### Goal of the exercise
Copy out exactly the stretch below, from the line with "building: none -> [369,195,410,237]" through the line with "building: none -> [99,82,214,150]", both included; the pictures stay out.

### Source records

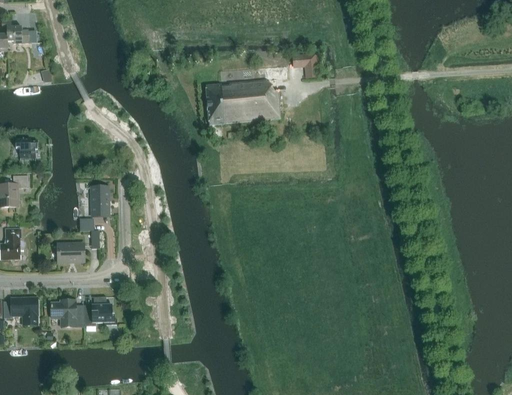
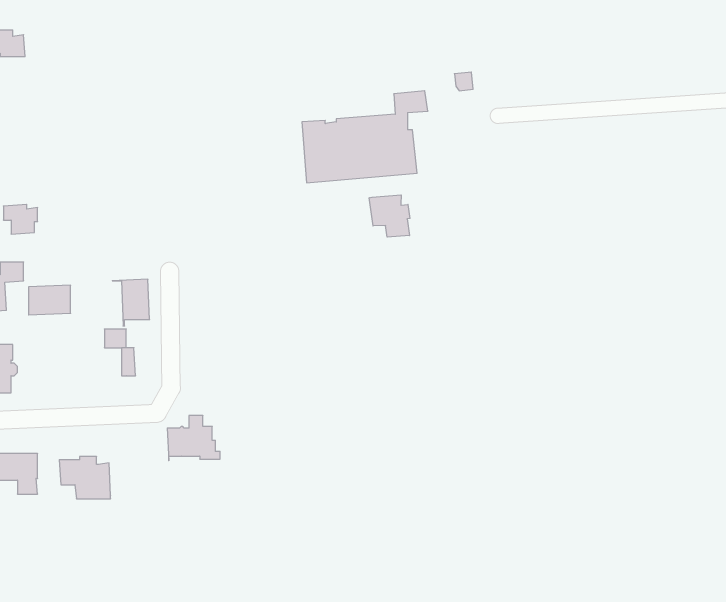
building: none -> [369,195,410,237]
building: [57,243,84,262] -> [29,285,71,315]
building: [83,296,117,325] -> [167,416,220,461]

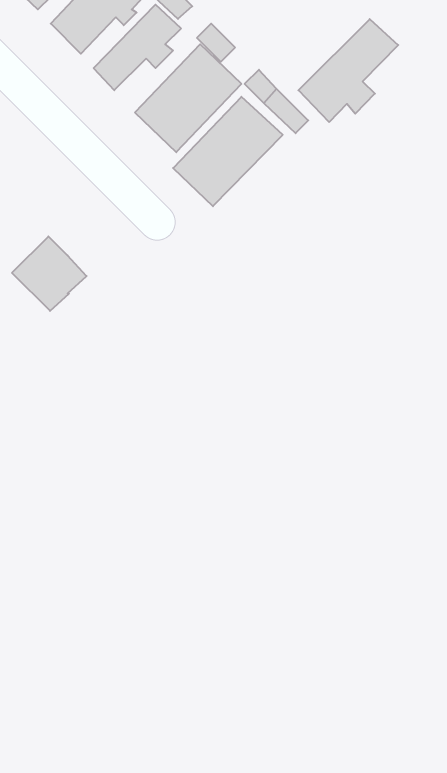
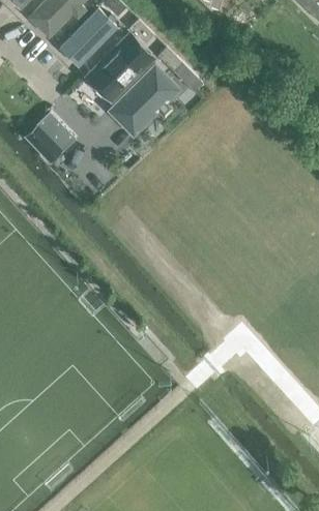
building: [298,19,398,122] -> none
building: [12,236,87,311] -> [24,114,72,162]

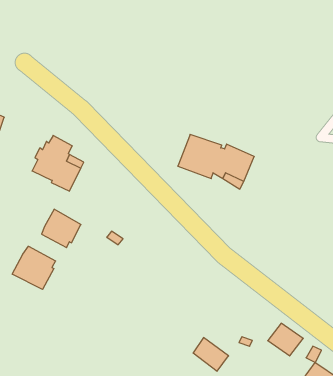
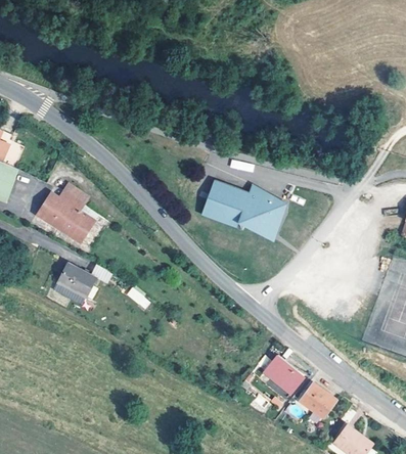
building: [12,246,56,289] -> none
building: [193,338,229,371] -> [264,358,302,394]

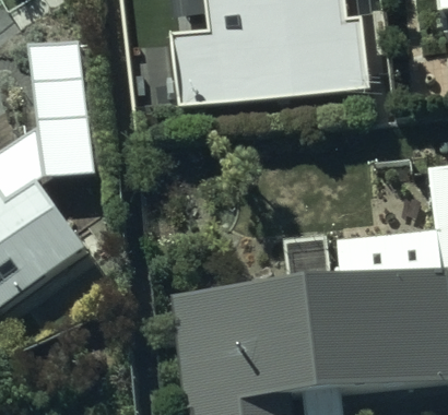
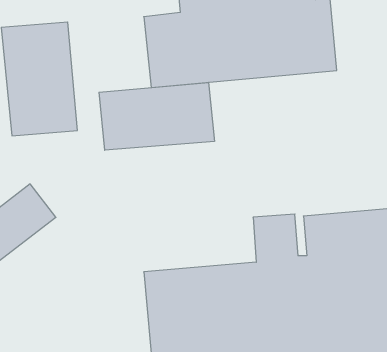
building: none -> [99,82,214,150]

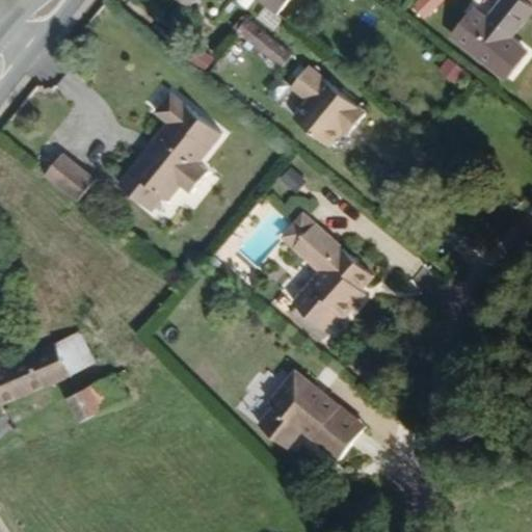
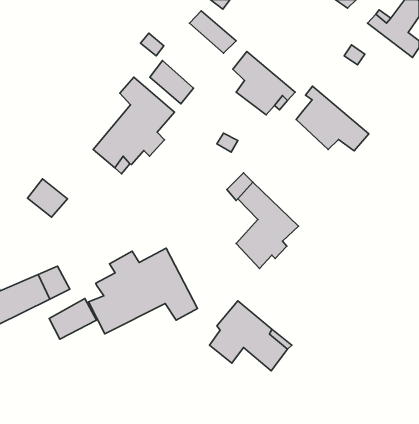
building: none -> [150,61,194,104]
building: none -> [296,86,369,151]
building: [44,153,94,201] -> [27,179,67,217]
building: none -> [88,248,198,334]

...

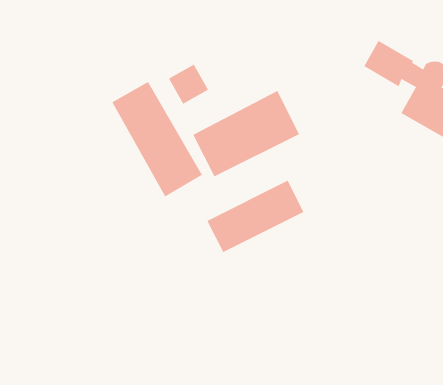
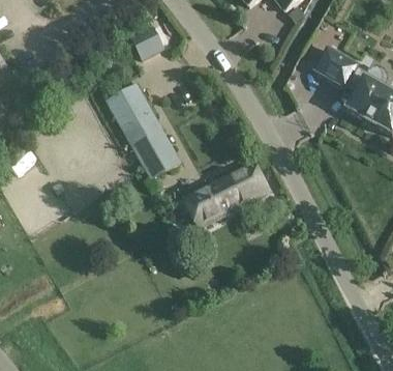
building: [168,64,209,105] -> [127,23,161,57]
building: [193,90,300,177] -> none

---

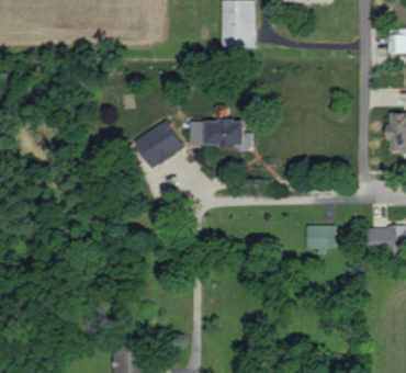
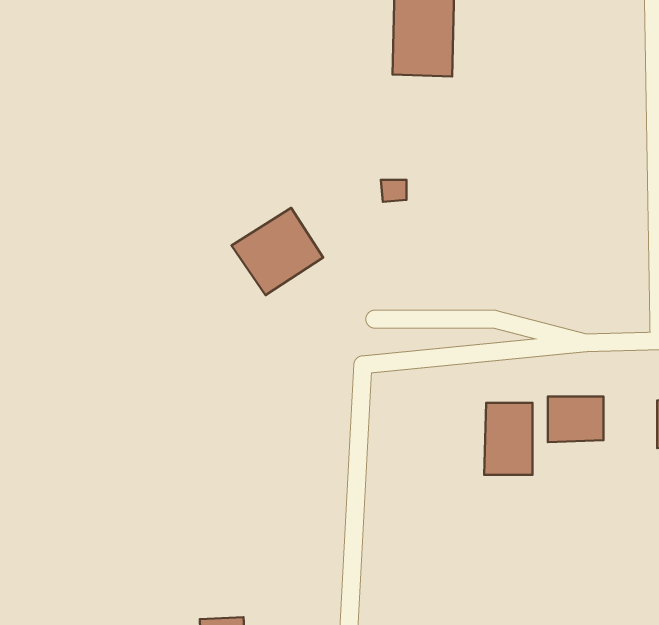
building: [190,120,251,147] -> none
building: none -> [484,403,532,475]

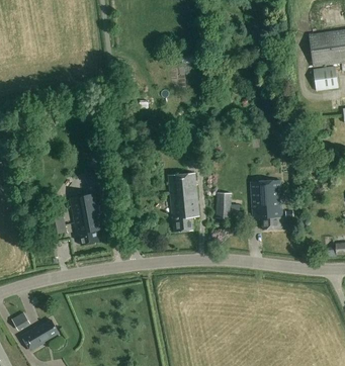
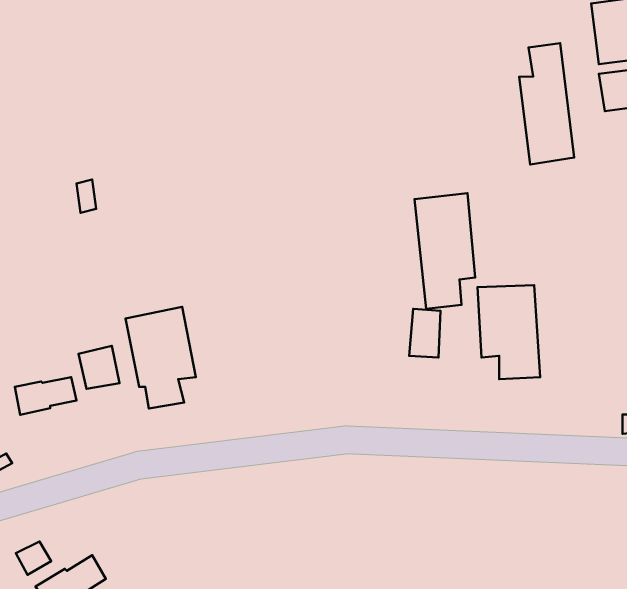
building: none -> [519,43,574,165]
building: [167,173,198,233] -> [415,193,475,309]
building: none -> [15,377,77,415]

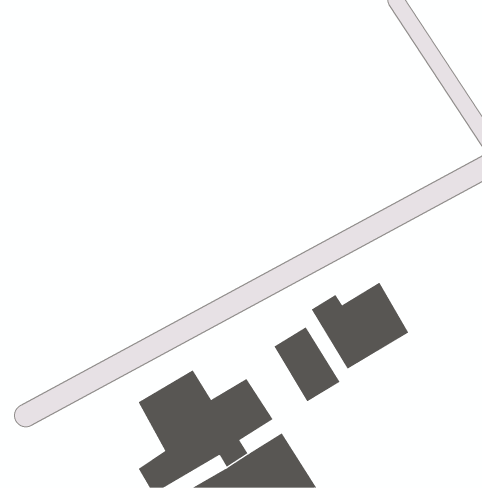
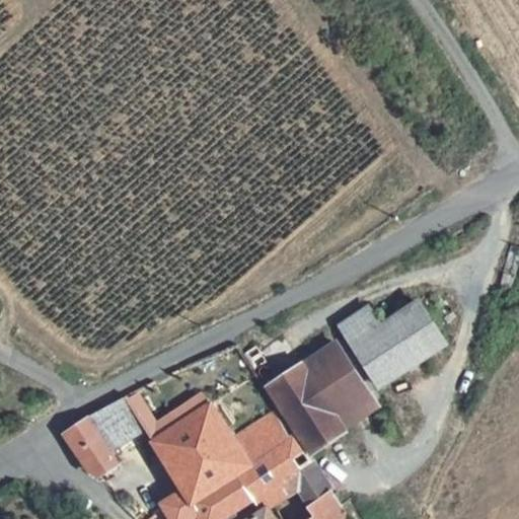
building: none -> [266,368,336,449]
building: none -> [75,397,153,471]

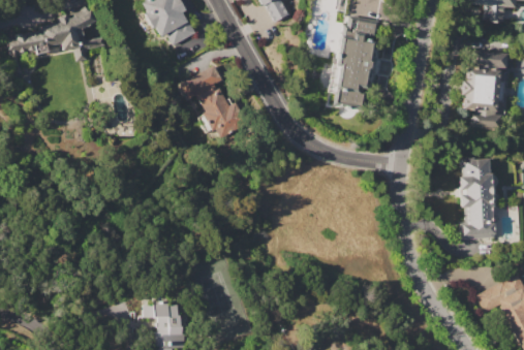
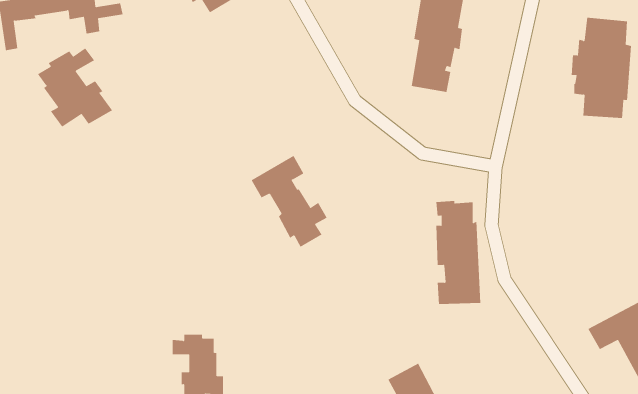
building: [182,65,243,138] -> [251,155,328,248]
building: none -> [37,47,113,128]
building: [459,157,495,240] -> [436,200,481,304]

### Solved exercise
building: none -> [369,195,410,237]
building: [57,243,84,262] -> [29,285,71,315]
building: [83,296,117,325] -> [167,416,220,461]

building: [298,19,398,122] -> none
building: [12,236,87,311] -> [24,114,72,162]

building: [12,246,56,289] -> none
building: [193,338,229,371] -> [264,358,302,394]

building: none -> [99,82,214,150]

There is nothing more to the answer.